• [TASK STATEMENT]:
Once the line holding "black tile C2:D2 level 1 -> none" is found in the listing below, write it out and each later line exactly, up to and including the one holding "blue brick H3:H4".

BEGIN SOURCE MATERIAL

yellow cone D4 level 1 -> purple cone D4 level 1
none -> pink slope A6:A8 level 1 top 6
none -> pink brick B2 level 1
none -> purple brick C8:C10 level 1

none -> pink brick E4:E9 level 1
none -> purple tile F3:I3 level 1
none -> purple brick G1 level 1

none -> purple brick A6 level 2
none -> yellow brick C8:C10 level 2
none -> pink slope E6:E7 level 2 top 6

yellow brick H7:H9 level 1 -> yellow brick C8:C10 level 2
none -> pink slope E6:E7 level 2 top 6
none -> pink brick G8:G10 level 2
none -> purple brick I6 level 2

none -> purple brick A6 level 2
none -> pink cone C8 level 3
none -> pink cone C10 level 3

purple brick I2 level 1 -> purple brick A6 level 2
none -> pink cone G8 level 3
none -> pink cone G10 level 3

END SOURCE MATERIAL
BEGIN SOURCE MATERIAL

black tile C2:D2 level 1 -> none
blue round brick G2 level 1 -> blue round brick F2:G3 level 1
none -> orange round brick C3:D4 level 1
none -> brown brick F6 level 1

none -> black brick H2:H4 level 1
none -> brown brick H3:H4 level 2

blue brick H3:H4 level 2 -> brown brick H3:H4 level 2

END SOURCE MATERIAL

• [TASK OUTPUT]:
black tile C2:D2 level 1 -> none
blue round brick G2 level 1 -> blue round brick F2:G3 level 1
none -> orange round brick C3:D4 level 1
none -> brown brick F6 level 1

none -> black brick H2:H4 level 1
none -> brown brick H3:H4 level 2

blue brick H3:H4 level 2 -> brown brick H3:H4 level 2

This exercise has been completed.